Stored dataset records:
Start

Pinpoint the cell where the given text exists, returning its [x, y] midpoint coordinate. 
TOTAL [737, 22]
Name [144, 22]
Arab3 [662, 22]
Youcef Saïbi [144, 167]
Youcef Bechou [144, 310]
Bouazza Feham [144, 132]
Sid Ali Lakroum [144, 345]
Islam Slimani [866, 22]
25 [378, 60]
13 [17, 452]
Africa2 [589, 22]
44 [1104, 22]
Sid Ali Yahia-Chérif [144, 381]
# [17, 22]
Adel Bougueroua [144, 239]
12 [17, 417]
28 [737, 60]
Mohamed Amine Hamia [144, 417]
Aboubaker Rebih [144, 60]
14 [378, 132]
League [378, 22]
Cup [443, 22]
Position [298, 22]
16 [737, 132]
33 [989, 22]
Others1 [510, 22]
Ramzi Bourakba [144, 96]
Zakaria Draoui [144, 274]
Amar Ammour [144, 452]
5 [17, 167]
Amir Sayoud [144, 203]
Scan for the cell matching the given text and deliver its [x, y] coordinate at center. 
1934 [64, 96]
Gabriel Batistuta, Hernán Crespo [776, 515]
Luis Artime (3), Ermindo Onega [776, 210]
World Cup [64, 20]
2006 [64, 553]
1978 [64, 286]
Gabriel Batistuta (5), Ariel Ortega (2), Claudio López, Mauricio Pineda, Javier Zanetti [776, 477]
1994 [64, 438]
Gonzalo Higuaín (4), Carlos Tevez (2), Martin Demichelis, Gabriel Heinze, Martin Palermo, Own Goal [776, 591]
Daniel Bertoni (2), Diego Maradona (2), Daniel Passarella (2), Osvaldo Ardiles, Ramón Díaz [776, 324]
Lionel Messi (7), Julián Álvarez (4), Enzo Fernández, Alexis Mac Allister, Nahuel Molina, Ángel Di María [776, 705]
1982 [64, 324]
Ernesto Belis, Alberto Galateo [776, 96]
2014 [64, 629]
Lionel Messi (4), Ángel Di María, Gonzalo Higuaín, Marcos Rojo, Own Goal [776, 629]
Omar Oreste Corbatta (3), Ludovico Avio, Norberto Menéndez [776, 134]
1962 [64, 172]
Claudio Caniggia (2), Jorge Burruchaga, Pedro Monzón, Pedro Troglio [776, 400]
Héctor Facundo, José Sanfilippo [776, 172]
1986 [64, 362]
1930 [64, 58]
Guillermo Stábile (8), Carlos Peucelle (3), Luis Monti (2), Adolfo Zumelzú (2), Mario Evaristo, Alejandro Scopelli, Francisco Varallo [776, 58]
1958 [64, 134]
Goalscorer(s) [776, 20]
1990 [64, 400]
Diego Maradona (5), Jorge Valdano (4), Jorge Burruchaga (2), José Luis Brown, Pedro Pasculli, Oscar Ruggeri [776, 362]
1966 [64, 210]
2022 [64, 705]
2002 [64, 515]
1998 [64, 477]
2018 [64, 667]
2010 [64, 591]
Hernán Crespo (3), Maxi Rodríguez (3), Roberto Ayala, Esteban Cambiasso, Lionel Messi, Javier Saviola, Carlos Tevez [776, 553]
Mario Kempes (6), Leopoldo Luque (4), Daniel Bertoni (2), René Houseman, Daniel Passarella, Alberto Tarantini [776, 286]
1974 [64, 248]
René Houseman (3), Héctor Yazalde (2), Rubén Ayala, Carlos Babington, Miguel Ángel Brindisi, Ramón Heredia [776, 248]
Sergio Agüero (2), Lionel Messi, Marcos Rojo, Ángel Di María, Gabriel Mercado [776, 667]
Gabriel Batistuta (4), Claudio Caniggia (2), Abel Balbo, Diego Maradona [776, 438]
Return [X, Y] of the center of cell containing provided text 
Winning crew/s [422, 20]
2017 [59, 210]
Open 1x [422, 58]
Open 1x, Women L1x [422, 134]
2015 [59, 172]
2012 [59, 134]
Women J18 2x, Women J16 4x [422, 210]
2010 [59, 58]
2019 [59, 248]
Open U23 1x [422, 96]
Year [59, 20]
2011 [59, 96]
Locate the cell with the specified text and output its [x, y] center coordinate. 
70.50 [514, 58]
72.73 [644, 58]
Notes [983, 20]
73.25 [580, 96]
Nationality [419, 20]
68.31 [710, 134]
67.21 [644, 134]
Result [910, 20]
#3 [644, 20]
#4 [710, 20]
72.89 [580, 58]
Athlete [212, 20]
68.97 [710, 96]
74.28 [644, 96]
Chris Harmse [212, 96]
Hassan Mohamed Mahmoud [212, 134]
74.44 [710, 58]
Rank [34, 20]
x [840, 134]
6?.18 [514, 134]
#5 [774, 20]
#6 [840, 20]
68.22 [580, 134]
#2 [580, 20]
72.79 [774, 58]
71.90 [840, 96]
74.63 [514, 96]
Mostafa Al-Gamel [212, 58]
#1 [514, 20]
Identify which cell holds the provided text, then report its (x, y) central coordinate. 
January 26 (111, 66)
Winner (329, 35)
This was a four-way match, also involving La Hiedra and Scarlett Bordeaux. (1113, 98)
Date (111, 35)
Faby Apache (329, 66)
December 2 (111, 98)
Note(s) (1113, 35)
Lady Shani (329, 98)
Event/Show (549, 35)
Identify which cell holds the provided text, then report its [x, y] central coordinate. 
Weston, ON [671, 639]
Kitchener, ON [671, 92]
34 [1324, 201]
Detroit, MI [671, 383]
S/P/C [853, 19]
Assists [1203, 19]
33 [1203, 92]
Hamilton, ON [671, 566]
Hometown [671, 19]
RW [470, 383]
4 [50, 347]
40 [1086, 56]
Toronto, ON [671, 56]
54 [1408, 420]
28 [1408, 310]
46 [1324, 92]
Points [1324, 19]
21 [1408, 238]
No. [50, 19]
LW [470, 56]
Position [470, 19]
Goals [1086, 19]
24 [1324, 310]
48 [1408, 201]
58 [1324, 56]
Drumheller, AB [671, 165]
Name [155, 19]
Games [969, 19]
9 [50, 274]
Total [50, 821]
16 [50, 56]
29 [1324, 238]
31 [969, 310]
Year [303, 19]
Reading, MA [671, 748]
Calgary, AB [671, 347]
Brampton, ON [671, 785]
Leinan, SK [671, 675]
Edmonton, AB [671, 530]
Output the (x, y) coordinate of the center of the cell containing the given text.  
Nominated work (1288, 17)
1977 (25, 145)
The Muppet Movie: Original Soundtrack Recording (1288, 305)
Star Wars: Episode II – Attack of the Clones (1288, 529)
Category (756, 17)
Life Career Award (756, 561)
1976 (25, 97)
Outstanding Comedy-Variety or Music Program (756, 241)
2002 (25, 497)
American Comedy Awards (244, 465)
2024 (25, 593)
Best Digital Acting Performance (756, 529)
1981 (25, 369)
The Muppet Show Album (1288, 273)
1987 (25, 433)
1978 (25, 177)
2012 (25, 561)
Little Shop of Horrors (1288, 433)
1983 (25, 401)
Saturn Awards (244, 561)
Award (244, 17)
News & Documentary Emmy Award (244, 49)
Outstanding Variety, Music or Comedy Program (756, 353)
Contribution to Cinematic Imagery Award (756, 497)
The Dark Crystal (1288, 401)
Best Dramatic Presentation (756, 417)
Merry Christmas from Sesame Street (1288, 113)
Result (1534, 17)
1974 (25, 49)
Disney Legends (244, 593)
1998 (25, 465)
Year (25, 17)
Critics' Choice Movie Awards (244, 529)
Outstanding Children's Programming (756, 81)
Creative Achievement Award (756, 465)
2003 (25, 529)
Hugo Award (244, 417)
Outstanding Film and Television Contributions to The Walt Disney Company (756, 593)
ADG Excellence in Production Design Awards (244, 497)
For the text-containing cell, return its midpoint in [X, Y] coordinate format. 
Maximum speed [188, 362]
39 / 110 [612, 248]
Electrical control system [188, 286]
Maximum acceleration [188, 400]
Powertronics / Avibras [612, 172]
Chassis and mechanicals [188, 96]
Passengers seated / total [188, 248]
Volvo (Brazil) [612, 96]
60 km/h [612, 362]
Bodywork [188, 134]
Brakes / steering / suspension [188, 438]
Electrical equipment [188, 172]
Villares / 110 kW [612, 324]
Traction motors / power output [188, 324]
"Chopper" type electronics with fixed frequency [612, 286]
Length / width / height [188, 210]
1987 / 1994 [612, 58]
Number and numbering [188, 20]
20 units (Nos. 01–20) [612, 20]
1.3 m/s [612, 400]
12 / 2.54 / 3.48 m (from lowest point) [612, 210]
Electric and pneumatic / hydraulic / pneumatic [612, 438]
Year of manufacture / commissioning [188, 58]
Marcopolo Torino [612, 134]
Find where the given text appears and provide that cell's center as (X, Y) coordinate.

End

• _Exercise goal_:
Copy the stretch of the records from the very start through the line "44 [1104, 22]" word for word, and give nothing else.

• _The completed task_:
Pinpoint the cell where the given text exists, returning its [x, y] midpoint coordinate. 
TOTAL [737, 22]
Name [144, 22]
Arab3 [662, 22]
Youcef Saïbi [144, 167]
Youcef Bechou [144, 310]
Bouazza Feham [144, 132]
Sid Ali Lakroum [144, 345]
Islam Slimani [866, 22]
25 [378, 60]
13 [17, 452]
Africa2 [589, 22]
44 [1104, 22]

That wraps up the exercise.